What the exercise asks
Locate every line in the records below that contains the string "aeses" and copy each of those lines.

[Collected data entries]
◇ ◇ ◇ ◇ ◇

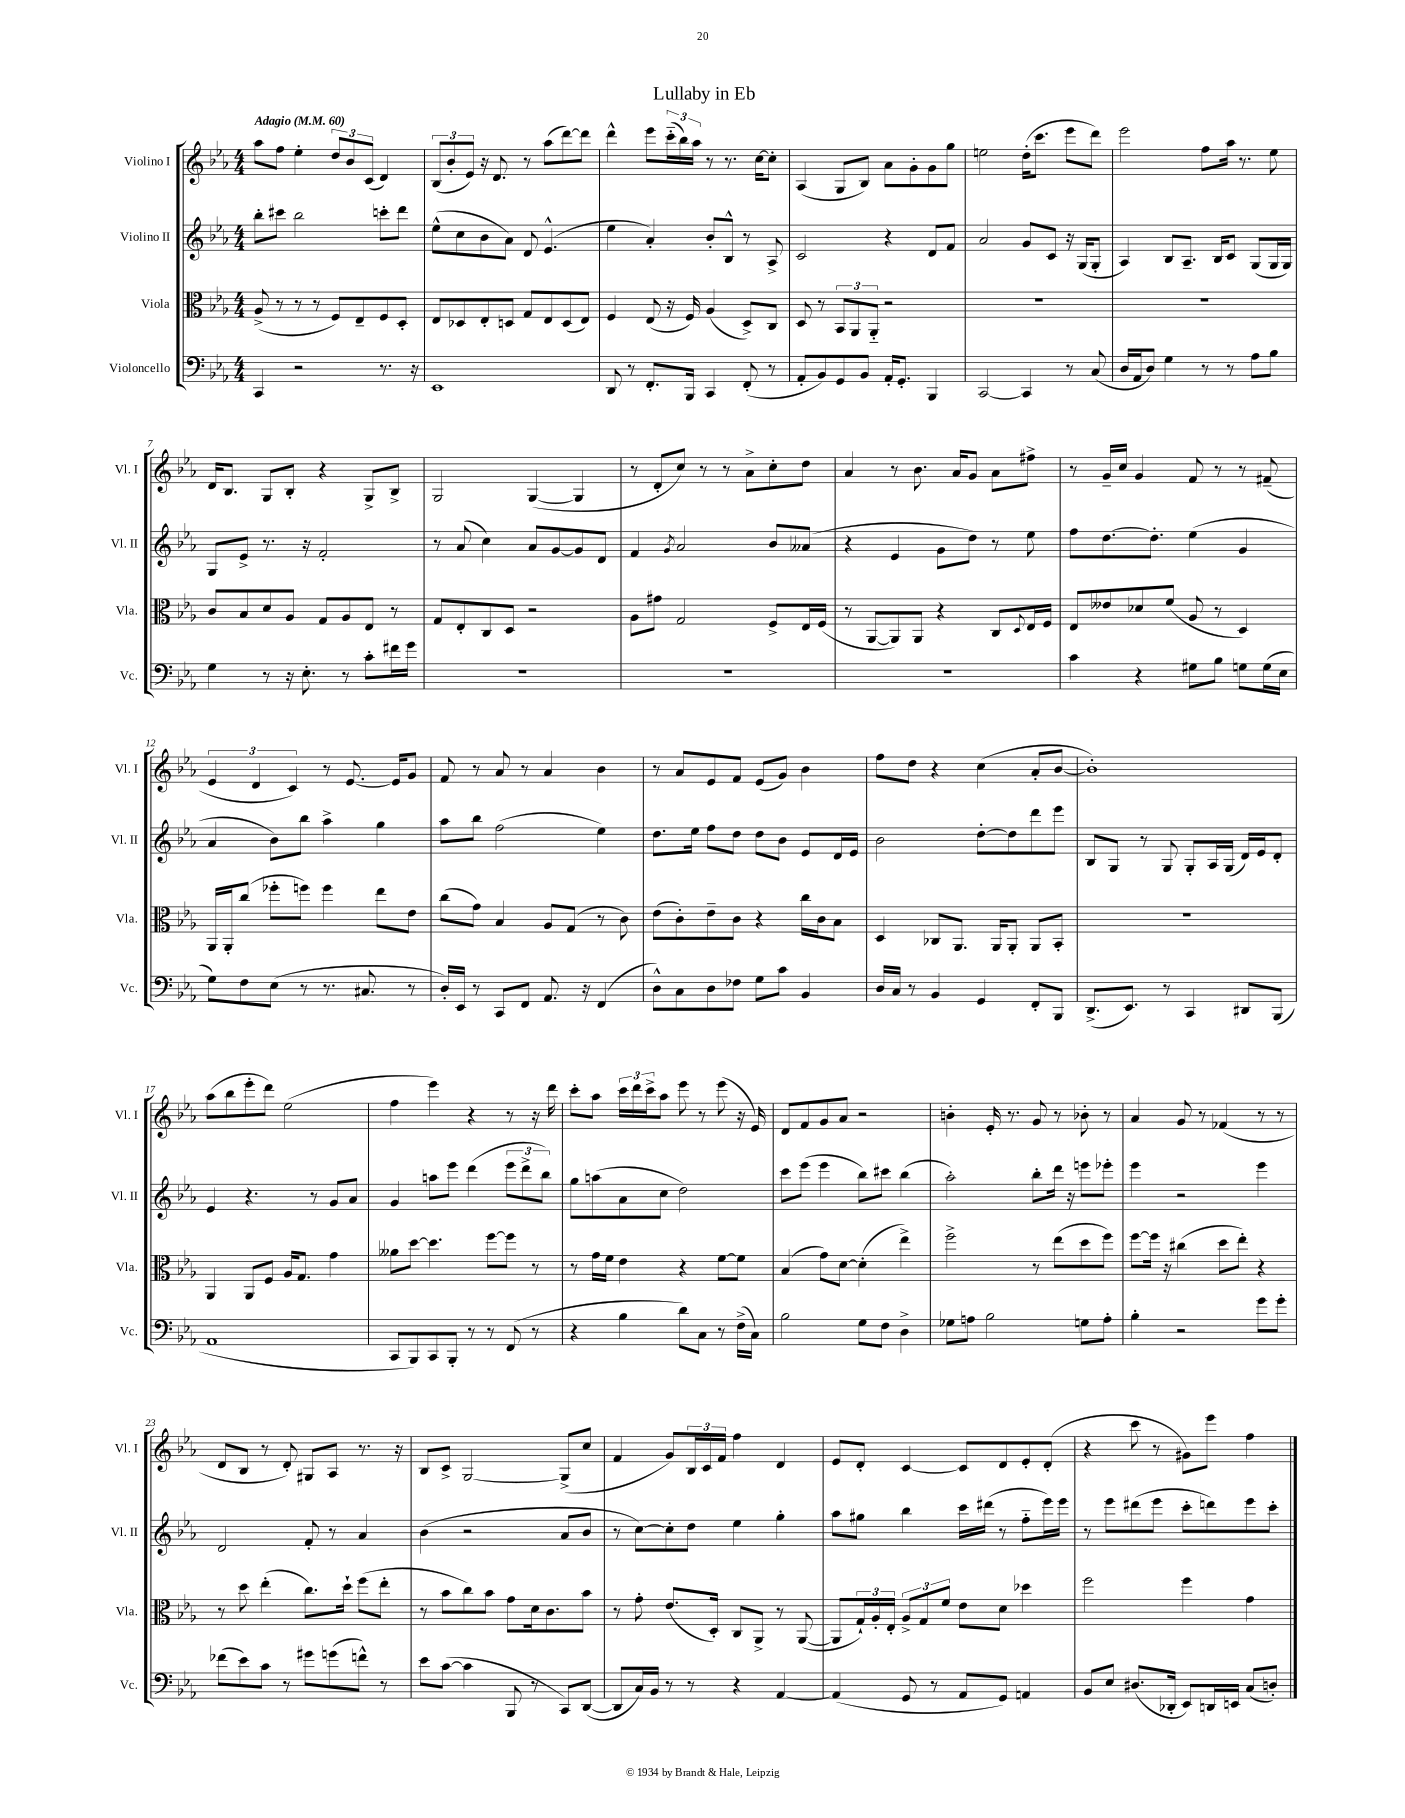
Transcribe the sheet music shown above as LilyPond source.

\header { title = "Lullaby in Eb" }
<<
\new StaffGroup <<
\new Staff = "s0" \with { instrumentName = "Violino I" shortInstrumentName = "Vl. I" } {
    \clef treble \key ees \major \numericTimeSignature \time 4/4 \tempo "Adagio" 4 = 60
    aes''8 f''8 ees''4-. \tuplet 3/2 { d''8 bes'8 c'8( } d'4) |
    \tuplet 3/2 { bes8( bes'8-. ees'8) } r16 d'8. r8 aes''8( d'''8~) d'''8 |
    d'''4-^ ees'''8 \tuplet 3/2 { c'''16-_( bes''16) aes''16 } r8 r8. c''16~ c''8-. |
    aes4( g8 bes8) aes'8 g'8-. g'8 g''8 |
    e''2 d''16-.( c'''8. ees'''8 d'''8) |
    ees'''2 f''8 aes''16 r8. ees''8 |
    d'16 bes8. g8 bes8-. r4 g8-> bes8-> |
    g2 g4~( g4 |
    r8 d'8-. c''8) r8 r8 aes'8-> c''8-. d''8 |
    aes'4 r8 bes'8. aes'16 g'8 aes'8 fis''8-> |
    r8 g'16-- c''16 g'4 f'8 r8 r8 fis'8--( |
    \tuplet 3/2 { ees'4 d'4 c'4) } r8 ees'8.~ ees'16 g'8 |
    f'8 r8 aes'8 r8 aes'4 bes'4 |
    r8 aes'8 ees'8 f'8 ees'8( g'8) bes'4 |
    f''8 d''8 r4 c''4( aes'8-. bes'8~ |
    bes'1-.) |
    aes''8( bes''8 ees'''8-. d'''8) ees''2( |
    f''4 ees'''4) r4 r8 r16 d'''16 |
    c'''8-. aes''8 \tuplet 3/2 { c'''16 d'''16 c'''16-> } aes''8 ees'''8 r8 ees'''8( r16 ees'16) |
    d'8 f'8 g'8 aes'8 r2 |
    b'4-. ees'16-. r8. g'8 r8 bes'8-. r8 |
    aes'4 g'8 r8 fes'4( r8 r8 |
    d'8 bes8 r8 d'8-.) gis8 aes8 r8. r16 |
    bes8 c'8-> g2~ g8->( c''8 |
    f'4 g'8) \tuplet 3/2 { bes16 c'16 f'16 } f''4 d'4 |
    ees'8 d'8-. c'4~ c'8 d'8 ees'8-. d'8-.( |
    r4 c'''8 r8 gis'8) ees'''8 f''4 \bar "|." |
}
\new Staff = "s1" \with { instrumentName = "Violino II" shortInstrumentName = "Vl. II" } {
    \clef treble \key ees \major \numericTimeSignature \time 4/4
    bes''8-. cis'''8 bes''2 c'''8-. d'''8 |
    ees''8-^( c''8 bes'8 aes'8) d'8 ees'4.-^( |
    ees''4 aes'4-.) bes'8-. bes8-^ r8 aes8-> |
    c'2 r4 d'8 f'8 |
    aes'2 g'8 c'8 r16 g16( g8-. |
    aes4) bes8 aes8.-- bes16 c'8 g8( g16 g16) |
    g8 ees'8-> r8. r16 f'2-. |
    r8 aes'8( c''4) aes'8 g'8~ g'8 d'8 |
    f'4 \acciaccatura { g'8 } aes'2 bes'8 aeses'8( |
    r4 ees'4 g'8 d''8) r8 ees''8 |
    f''8 d''8.~ d''8.-. ees''4( g'4 |
    aes'4 bes'8) bes''8 aes''4-> g''4 |
    aes''8 bes''8 f''2( ees''4) |
    d''8. ees''16 f''8 d''8 d''8 bes'8 ees'8 d'16 ees'16 |
    bes'2 d''8~-. d''8 d'''8 ees'''8 |
    bes8 g8 r8 g8 g8-. aes16 g16( d'16) ees'16 d'8-. |
    ees'4 r4. r8 g'8 aes'8 |
    g'4 a''8 ees'''8 d'''4( \tuplet 3/2 { ees'''8 d'''8-> bes''8) } |
    g''8 a''8( aes'8 c''8 d''2) |
    c'''8 ees'''8( ees'''4 bes''8) cis'''8 bes''4( |
    aes''2-.) bes''8-. d'''16 r16 e'''8 ees'''8-. |
    ees'''4 r2 ees'''4 |
    d'2 f'8-. r8 aes'4 |
    bes'4( r2 aes'8 bes'8 |
    r8 c''8~) c''8-. d''8 ees''4 g''4-. |
    aes''8 gis''8 bes''4 c'''16 dis'''16( r8 f''8-_ ees'''16) ees'''16 |
    r8 ees'''8 dis'''8( ees'''8 c'''8-. d'''8) ees'''8 c'''8-. \bar "|." |
}
\new Staff = "s2" \with { instrumentName = "Viola" shortInstrumentName = "Vla." } {
    \clef alto \key ees \major \numericTimeSignature \time 4/4
    aes8->( r8 r8 r8 f8) ees8-- f8 d8-. |
    ees8 des8 ees8-. d8 g8 ees8 d8( ees8) |
    f4 ees8( r16 f16) aes4( d8->) c8 |
    d8 r8 \tuplet 3/2 { bes,8 aes,8 aes,8-_ } r2 |
    R1 |
    R1 |
    c'8 bes8 d'8 aes8 g8 aes8 ees8 r8 |
    g8 ees8-. c8 d8 r2 |
    aes8 gis'8 g2 f8-> ees16 f16( |
    r8 aes,8~ aes,8) aes,8 r4 c8 \appoggiatura { d8 } ees16 f16 |
    ees8 eeses'8 des'8 f'8( aes8 r8 d4) |
    aes,16 aes,16-. c''8( fes''8-. f''8) f''4 ees''8 ees'8 |
    c''8( g'8) bes4 aes8 g8( r8 c'8) |
    ees'8( c'8-.) ees'8-- c'8 r4 c''16 c'16 bes8 |
    d4 ces8 aes,8. aes,16 aes,8-. aes,8 bes,8-. |
    r1 |
    aes,4 aes,8 f8 aes16 g8. g'4 |
    aeses'8 d''8~ d''4. f''8~ f''8 r8 |
    r8 g'16 f'16 ees'4 r4 f'8~ f'8 |
    bes4( g'8) d'8~ d'4-.( ees''4->) |
    f''2-> r8 ees''8( d''8 f''8) |
    f''8~ f''16 r16 cis''4( d''8 ees''8-.) r4 |
    r8 d''8 ees''4-.( c''8.) d''16-! f''8( ees''8-. |
    r8 bes'8 c''8) bes'8 g'8 d'16 c'8. bes'8 |
    r8 g'8-. ees'8.( d16-.) c8 aes,8-> r8 aes,8~( |
    aes,8 \tuplet 3/2 { g16-!) aes16-. ees16-. } \tuplet 3/2 { aes8-> g8 f'8 } ees'8 d'8 des''4 |
    f''2 f''4 g'4 \bar "|." |
}
\new Staff = "s3" \with { instrumentName = "Violoncello" shortInstrumentName = "Vc." } {
    \clef bass \key ees \major \numericTimeSignature \time 4/4
    c,4 r2 r8. r16 |
    ees,1 |
    d,8 r8 f,8.-. bes,,16 c,4 f,8-.( r8 |
    aes,8-. bes,8) g,8 bes,8 aes,16-. g,8.-. bes,,4 |
    c,2~ c,4 r8 c8( |
    d16 aes,16 d8) g4 r8 r8 aes8 bes8 |
    g4 r8 r16 ees8.-. r8 c'8-. fis'16 g'16 |
    R1 |
    R1 |
    R1 |
    c'4 r4 gis8 bes8 g8 g16( ees16 |
    g8) f8 ees8( r8 r8. cis8. r8 |
    d16-.) ees,16 r8 c,8 f,8 aes,8. r16 f,4( |
    d8-^) c8 d8 fes8 g8 c'8 bes,4 |
    d16 c16 r8 bes,4 g,4 f,8-. bes,,8 |
    d,8.->( ees,8.) r8 c,4 dis,8 bes,,8( |
    aes,1 |
    c,8 bes,,8) c,8 bes,,8-. r8 r8 f,8( r8 |
    r4 bes4 d'8) c8 r8 f16->( c16) |
    bes2 g8 f8 d4-> |
    ges8 a8 bes2 g8 a8-. |
    bes4-. r2 g'8 g'8-. |
    fes'8( ees'8) c'8 r8 gis'8 g'8( f'8-^) r8 |
    ees'8 c'8~( c'4 bes,,8 r8 c,8) d,8~( |
    d,8 c16) bes,16 r8 r8 r4 aes,4~ |
    aes,4( g,8 r8 aes,8 g,8) a,4 |
    bes,8 ees8 dis8.( des,16-. ees,8) d,16 e,16 c8( d8-.) \bar "|." |
}
>>
>>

◇ ◇ ◇ ◇ ◇

Full output
    f'4 \acciaccatura { g'8 } aes'2 bes'8 aeses'8( |
    aeses'8 d''8~ d''4. f''8~ f''8 r8 |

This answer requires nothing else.